** WHAT YOU HAVE TO DO **
Line count for "padlock": state how many lines of the data below include it, and output nothing more.

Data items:
##########

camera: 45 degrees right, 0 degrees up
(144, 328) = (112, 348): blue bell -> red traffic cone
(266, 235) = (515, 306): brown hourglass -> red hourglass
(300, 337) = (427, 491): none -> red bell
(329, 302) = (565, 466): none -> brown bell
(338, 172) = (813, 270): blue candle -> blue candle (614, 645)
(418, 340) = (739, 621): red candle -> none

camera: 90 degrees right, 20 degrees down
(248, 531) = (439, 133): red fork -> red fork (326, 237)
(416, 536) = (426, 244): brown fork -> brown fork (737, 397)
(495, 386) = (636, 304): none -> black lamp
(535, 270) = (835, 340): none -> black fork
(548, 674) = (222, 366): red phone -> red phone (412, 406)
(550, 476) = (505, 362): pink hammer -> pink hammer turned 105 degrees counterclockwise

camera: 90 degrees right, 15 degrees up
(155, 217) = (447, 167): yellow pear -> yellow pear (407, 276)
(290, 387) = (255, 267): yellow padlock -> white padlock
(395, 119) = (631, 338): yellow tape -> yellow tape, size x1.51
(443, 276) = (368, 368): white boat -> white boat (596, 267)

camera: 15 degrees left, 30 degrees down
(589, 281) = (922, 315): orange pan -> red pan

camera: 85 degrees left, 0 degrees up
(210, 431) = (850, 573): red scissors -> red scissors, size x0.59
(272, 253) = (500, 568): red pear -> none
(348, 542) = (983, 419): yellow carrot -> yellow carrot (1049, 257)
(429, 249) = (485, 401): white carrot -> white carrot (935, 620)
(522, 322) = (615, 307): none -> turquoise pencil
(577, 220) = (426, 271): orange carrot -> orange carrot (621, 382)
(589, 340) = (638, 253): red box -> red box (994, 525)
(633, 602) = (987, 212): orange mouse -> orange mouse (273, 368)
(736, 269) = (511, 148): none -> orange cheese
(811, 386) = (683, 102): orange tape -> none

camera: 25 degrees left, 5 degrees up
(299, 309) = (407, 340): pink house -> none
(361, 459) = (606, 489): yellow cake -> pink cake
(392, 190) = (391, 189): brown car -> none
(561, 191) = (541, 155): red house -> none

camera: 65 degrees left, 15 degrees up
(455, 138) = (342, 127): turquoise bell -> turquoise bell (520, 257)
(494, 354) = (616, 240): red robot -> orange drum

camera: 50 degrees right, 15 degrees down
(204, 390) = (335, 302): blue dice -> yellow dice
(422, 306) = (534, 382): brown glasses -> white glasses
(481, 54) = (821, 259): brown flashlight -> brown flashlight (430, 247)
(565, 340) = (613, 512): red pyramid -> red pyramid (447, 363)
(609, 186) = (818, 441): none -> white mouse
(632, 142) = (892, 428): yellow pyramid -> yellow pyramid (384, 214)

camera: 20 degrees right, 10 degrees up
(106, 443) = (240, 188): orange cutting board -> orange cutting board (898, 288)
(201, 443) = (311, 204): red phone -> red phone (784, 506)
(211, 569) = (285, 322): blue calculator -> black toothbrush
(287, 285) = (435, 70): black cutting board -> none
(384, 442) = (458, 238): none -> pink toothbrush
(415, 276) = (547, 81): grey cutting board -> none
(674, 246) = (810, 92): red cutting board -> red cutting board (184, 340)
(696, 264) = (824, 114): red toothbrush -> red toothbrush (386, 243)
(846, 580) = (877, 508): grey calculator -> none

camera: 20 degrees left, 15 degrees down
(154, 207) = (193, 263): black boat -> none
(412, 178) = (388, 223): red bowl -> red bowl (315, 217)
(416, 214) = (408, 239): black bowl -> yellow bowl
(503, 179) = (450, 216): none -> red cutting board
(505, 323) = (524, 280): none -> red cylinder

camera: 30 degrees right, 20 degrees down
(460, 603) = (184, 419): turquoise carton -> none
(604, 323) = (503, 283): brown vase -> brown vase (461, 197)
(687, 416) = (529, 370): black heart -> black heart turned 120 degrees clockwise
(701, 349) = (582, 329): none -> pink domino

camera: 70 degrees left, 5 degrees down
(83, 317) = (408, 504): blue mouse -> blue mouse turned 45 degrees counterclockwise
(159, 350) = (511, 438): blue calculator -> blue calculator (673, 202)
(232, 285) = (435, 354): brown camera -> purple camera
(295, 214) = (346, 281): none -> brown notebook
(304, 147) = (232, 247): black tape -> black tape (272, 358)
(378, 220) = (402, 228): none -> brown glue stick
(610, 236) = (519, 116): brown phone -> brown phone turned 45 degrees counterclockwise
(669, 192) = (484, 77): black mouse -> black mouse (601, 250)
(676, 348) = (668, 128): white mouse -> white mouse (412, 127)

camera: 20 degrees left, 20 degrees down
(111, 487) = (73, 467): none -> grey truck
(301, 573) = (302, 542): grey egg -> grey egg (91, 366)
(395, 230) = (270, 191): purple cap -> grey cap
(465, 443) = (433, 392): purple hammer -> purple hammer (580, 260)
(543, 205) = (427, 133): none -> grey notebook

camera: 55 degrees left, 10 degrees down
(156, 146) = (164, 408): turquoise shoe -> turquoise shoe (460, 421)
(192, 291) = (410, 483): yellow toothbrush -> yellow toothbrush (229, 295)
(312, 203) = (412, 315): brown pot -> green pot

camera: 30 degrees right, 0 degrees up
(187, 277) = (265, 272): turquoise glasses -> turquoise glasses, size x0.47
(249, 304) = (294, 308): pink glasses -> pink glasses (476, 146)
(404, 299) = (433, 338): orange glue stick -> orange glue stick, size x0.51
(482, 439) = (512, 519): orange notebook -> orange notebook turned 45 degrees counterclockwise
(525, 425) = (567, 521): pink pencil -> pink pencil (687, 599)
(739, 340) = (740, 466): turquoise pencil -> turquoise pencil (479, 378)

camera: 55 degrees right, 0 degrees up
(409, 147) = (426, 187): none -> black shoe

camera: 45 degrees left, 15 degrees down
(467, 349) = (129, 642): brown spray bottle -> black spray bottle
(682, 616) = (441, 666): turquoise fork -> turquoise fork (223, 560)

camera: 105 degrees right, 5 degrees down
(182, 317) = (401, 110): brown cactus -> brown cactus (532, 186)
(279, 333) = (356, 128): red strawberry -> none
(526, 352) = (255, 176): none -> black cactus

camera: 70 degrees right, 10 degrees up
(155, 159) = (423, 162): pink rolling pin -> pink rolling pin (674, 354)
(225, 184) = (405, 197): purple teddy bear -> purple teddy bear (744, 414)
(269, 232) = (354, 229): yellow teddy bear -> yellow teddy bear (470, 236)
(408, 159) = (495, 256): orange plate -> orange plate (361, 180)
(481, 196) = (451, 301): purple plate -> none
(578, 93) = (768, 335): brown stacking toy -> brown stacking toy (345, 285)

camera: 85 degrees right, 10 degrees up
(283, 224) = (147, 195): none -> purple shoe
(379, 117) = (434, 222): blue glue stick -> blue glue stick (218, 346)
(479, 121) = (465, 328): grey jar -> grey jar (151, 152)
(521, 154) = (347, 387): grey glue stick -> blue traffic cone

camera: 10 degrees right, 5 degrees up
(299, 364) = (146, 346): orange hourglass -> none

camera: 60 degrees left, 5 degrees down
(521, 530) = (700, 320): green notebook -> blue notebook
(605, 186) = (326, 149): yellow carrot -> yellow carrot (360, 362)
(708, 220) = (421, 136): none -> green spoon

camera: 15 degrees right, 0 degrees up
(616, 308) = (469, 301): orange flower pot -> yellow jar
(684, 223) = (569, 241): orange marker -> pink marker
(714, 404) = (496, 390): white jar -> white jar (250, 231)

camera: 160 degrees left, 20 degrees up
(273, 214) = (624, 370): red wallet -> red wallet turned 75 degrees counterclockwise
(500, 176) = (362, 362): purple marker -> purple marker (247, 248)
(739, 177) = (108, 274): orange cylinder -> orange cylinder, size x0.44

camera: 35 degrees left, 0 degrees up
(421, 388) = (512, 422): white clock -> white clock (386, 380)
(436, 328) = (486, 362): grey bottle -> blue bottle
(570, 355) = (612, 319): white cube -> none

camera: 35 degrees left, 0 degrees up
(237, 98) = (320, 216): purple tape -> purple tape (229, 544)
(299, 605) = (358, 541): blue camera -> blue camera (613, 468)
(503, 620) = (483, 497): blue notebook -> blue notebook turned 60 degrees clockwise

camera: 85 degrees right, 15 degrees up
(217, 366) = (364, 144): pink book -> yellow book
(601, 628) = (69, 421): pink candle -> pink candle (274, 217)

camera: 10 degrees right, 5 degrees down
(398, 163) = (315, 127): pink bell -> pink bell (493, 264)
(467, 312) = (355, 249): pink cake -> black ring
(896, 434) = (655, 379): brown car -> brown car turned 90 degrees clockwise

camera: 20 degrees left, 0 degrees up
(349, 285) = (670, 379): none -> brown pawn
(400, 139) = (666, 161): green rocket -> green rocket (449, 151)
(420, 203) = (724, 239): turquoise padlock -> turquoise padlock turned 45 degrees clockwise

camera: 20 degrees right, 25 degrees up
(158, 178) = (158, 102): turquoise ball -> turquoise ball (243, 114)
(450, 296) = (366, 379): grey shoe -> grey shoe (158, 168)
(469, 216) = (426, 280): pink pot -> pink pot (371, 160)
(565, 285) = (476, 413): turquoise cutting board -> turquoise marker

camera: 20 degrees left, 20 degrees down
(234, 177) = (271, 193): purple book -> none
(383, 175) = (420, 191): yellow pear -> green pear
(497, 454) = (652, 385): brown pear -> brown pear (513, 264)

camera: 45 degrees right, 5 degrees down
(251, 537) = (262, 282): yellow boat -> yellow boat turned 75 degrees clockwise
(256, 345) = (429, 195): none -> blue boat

##########

** EXERCISE RESPONSE **
2